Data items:
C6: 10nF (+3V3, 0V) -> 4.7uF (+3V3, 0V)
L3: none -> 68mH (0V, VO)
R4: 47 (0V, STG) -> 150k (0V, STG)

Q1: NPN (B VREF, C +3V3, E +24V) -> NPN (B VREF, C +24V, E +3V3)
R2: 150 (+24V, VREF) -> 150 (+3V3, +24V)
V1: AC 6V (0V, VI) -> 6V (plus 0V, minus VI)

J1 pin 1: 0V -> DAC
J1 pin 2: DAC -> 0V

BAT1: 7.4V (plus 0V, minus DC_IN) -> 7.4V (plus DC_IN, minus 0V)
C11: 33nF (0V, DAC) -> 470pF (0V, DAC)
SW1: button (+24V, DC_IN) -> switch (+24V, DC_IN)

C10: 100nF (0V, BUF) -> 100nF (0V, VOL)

==

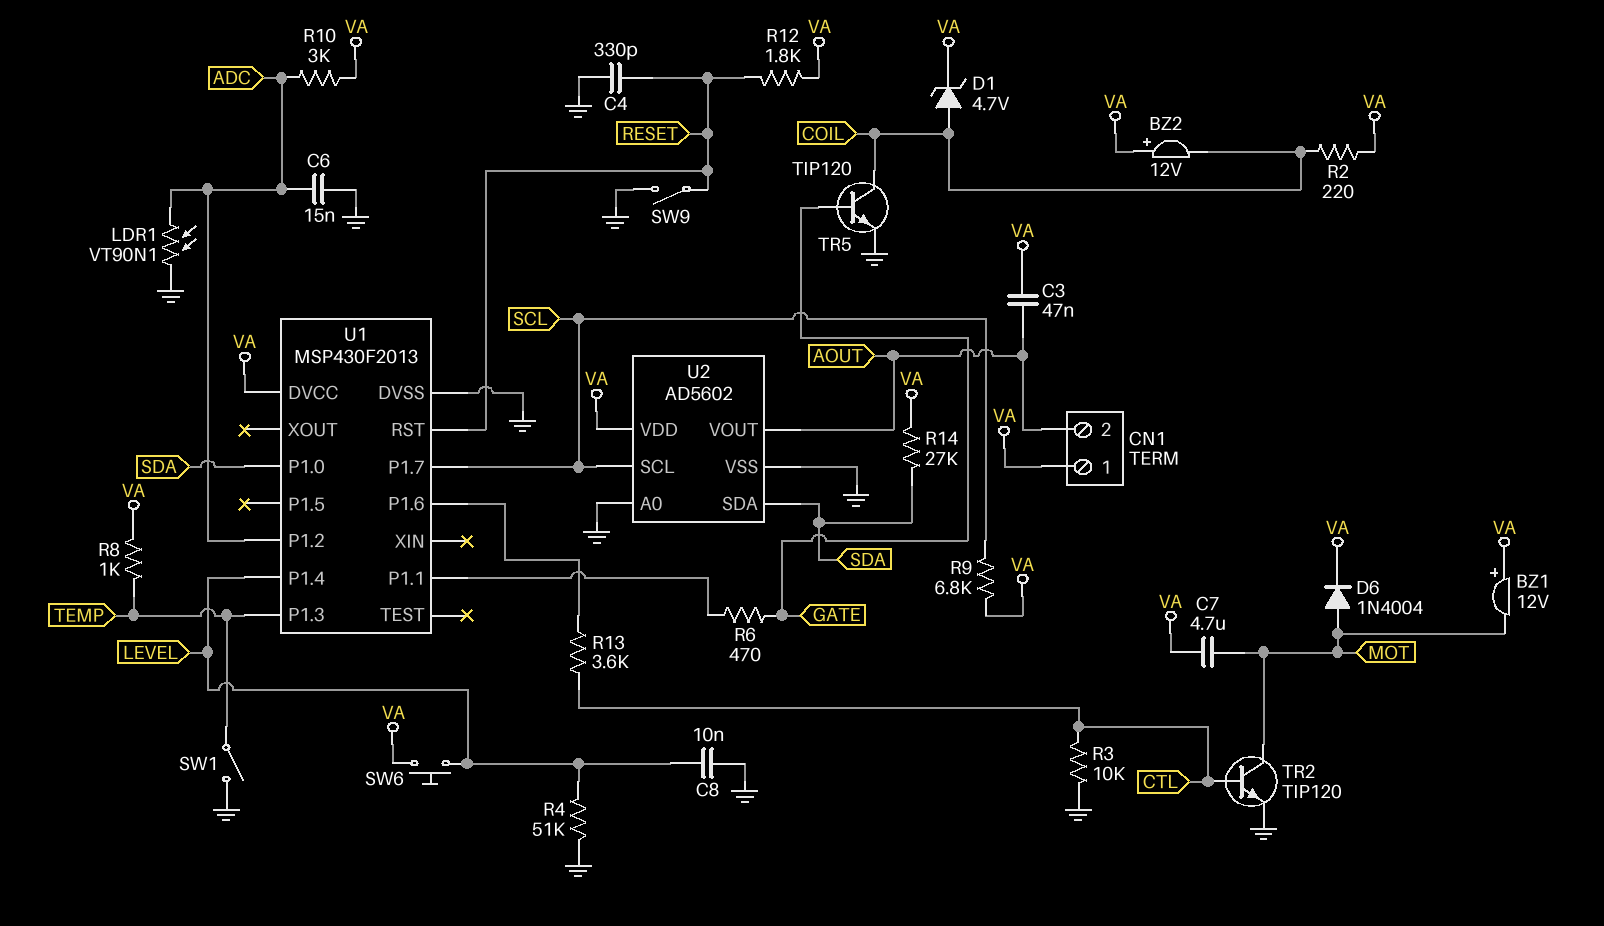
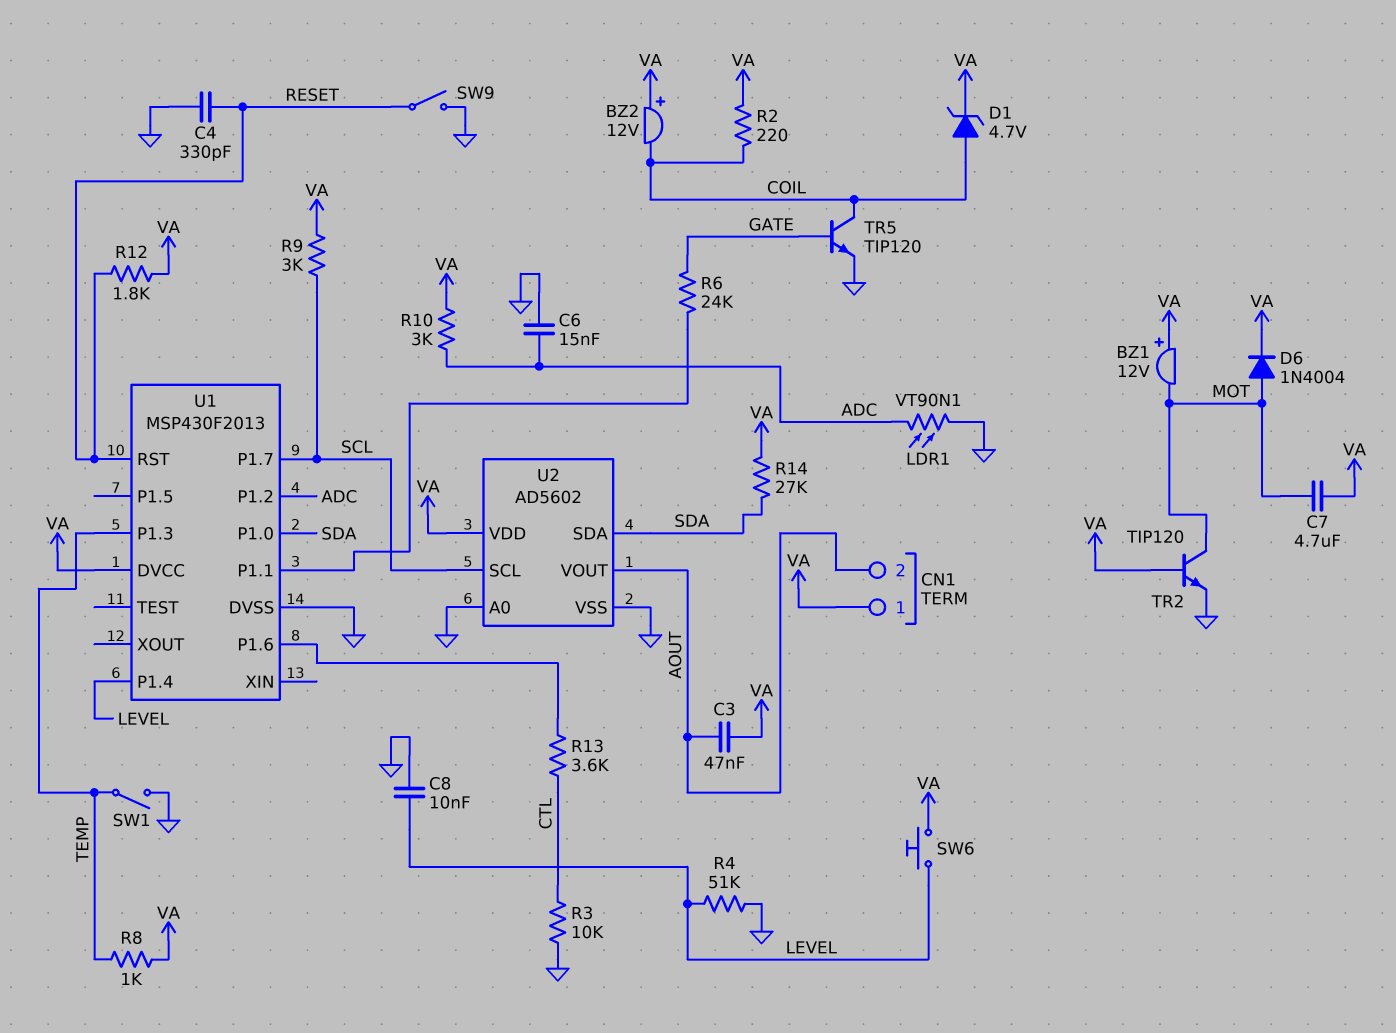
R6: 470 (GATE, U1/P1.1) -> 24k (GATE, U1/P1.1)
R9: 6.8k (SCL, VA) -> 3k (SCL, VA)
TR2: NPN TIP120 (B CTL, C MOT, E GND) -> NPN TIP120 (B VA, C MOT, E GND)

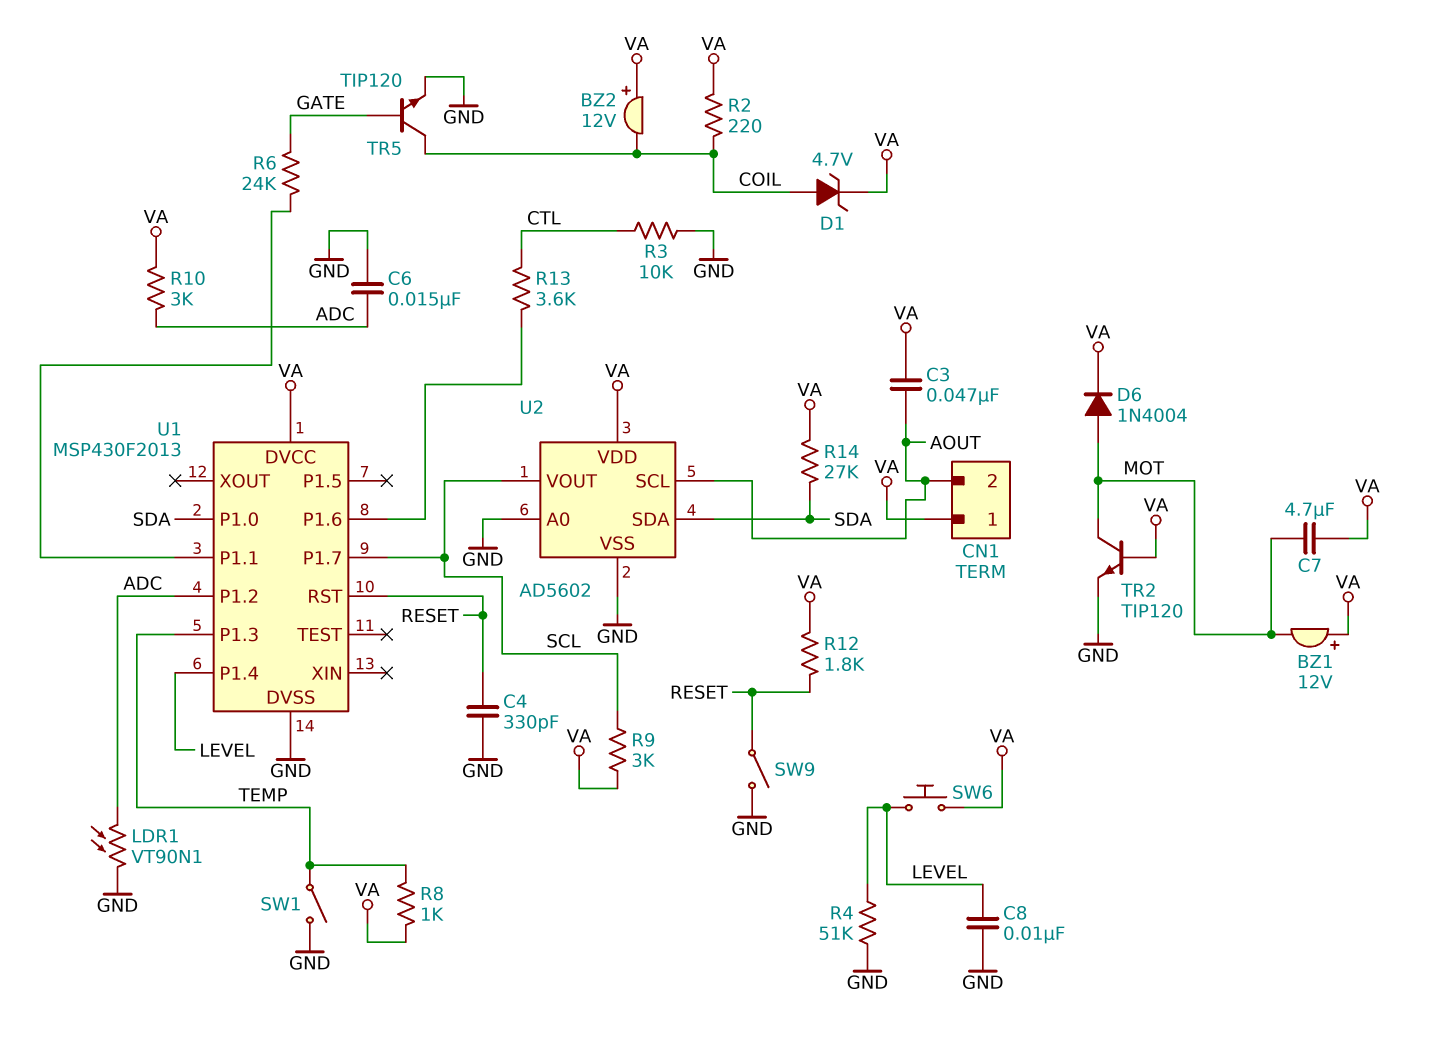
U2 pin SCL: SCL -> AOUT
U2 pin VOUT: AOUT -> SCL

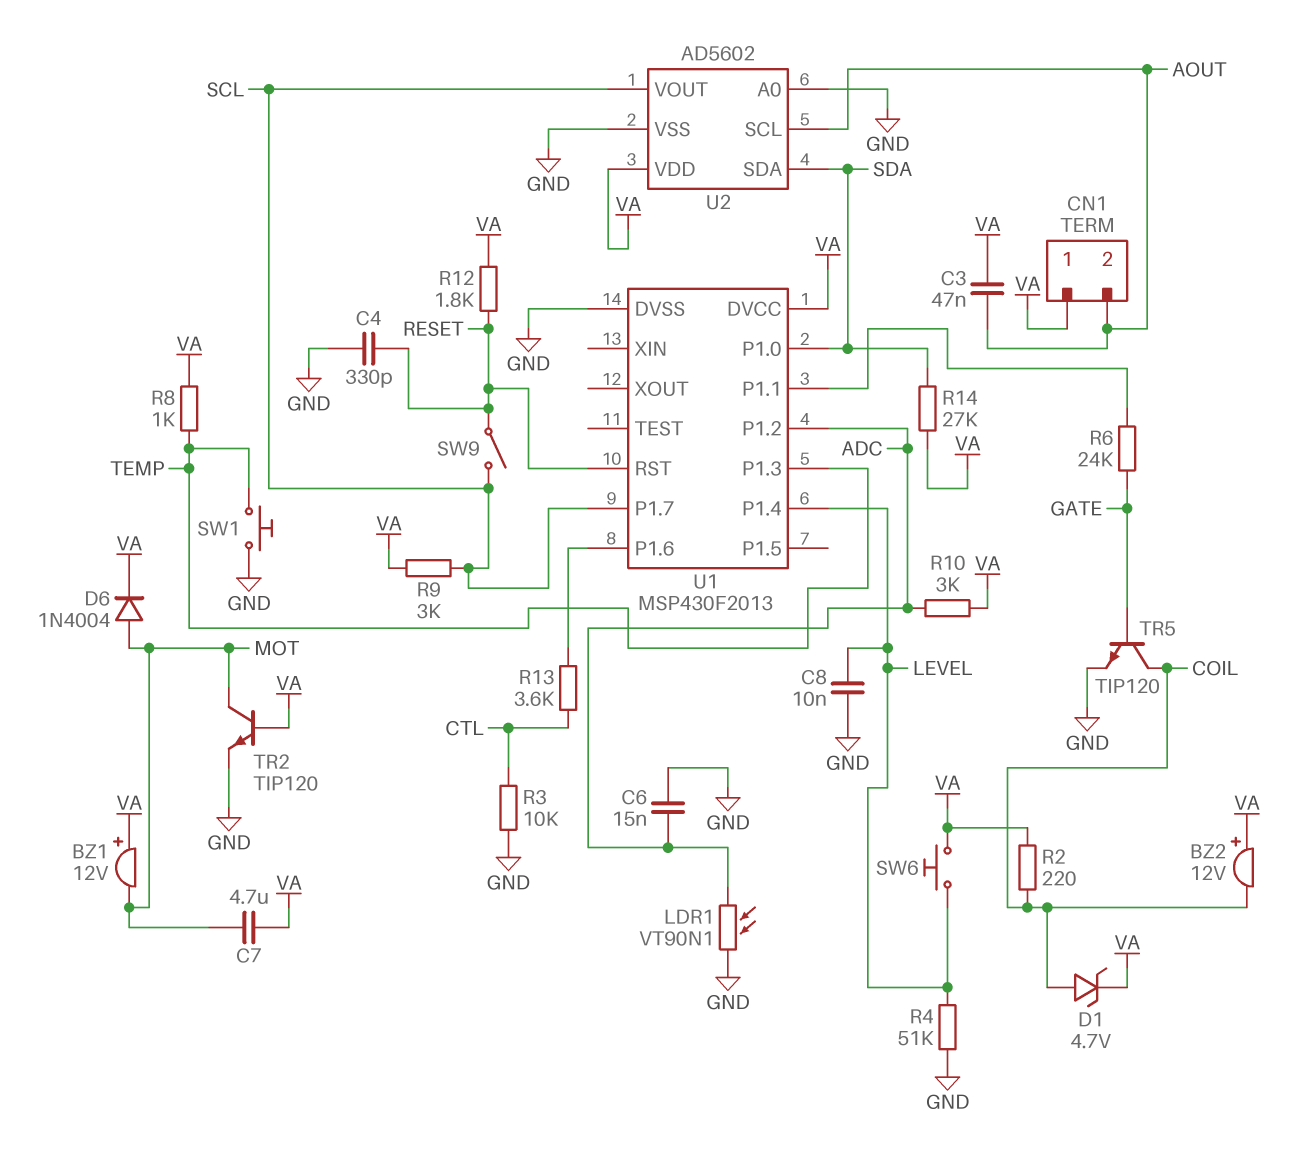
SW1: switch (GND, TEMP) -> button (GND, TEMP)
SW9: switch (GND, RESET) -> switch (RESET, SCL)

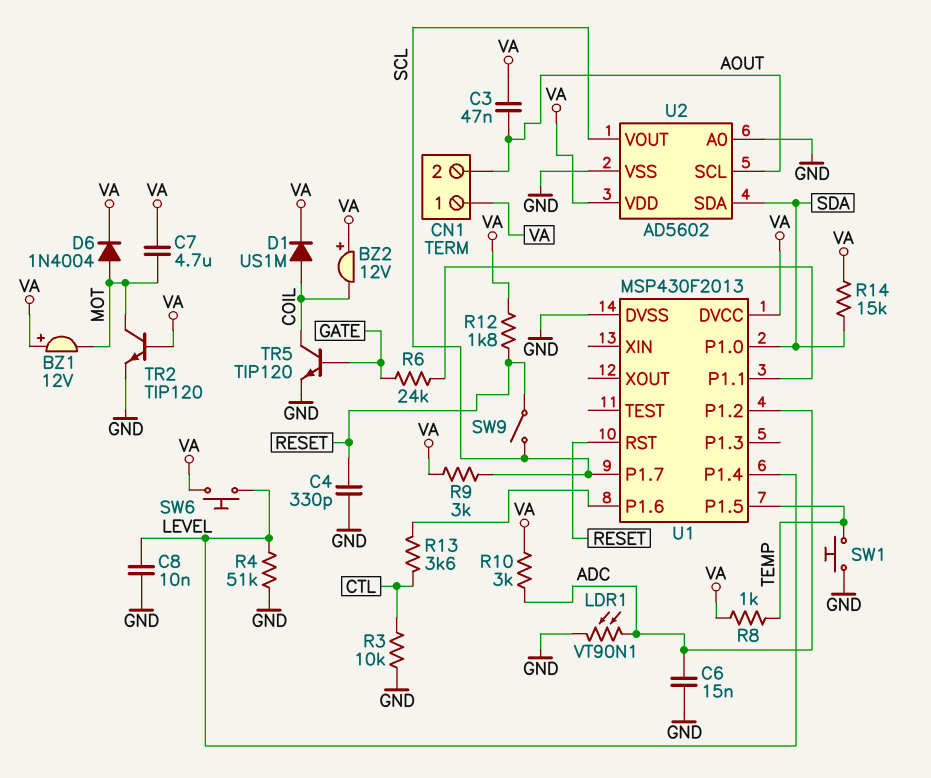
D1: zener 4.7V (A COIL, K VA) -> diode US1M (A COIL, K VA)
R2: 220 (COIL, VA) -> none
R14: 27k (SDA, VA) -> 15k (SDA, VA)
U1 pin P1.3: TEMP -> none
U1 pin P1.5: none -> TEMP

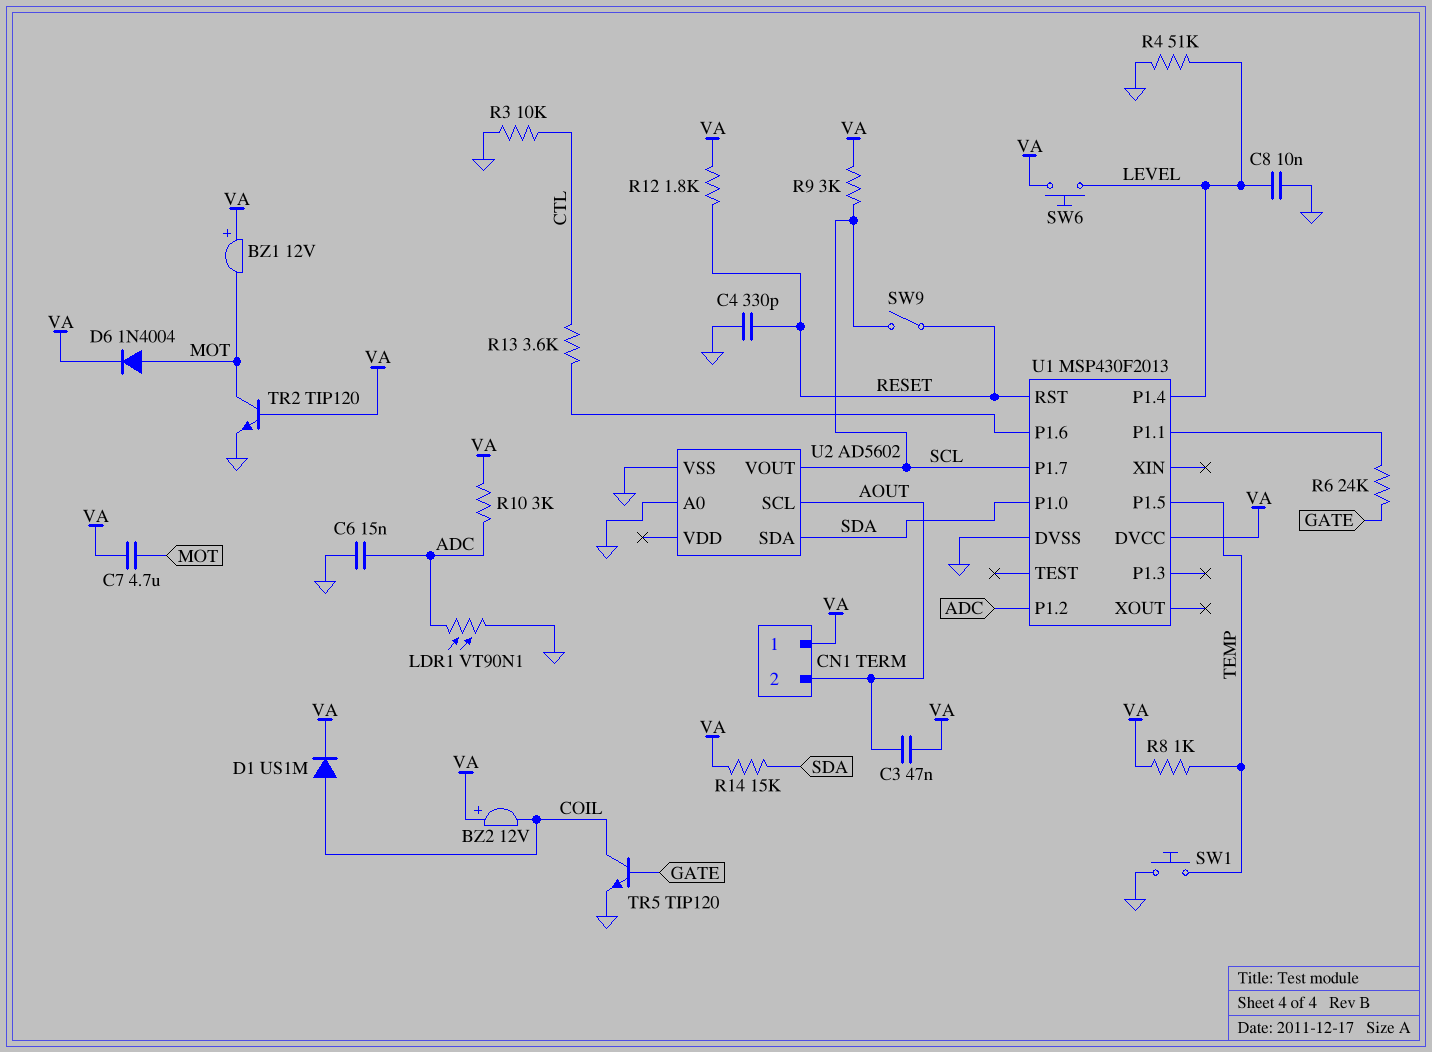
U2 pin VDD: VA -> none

**Work required:**
Give the lines above again exactly, from the one containing "R14: 27k (SDA, VA) -> 15k (SDA, VA)" to the one containing "U2 pin VDD: VA -> none", both included, but leave out the pictures.

**Your response:**
R14: 27k (SDA, VA) -> 15k (SDA, VA)
U1 pin P1.3: TEMP -> none
U1 pin P1.5: none -> TEMP

U2 pin VDD: VA -> none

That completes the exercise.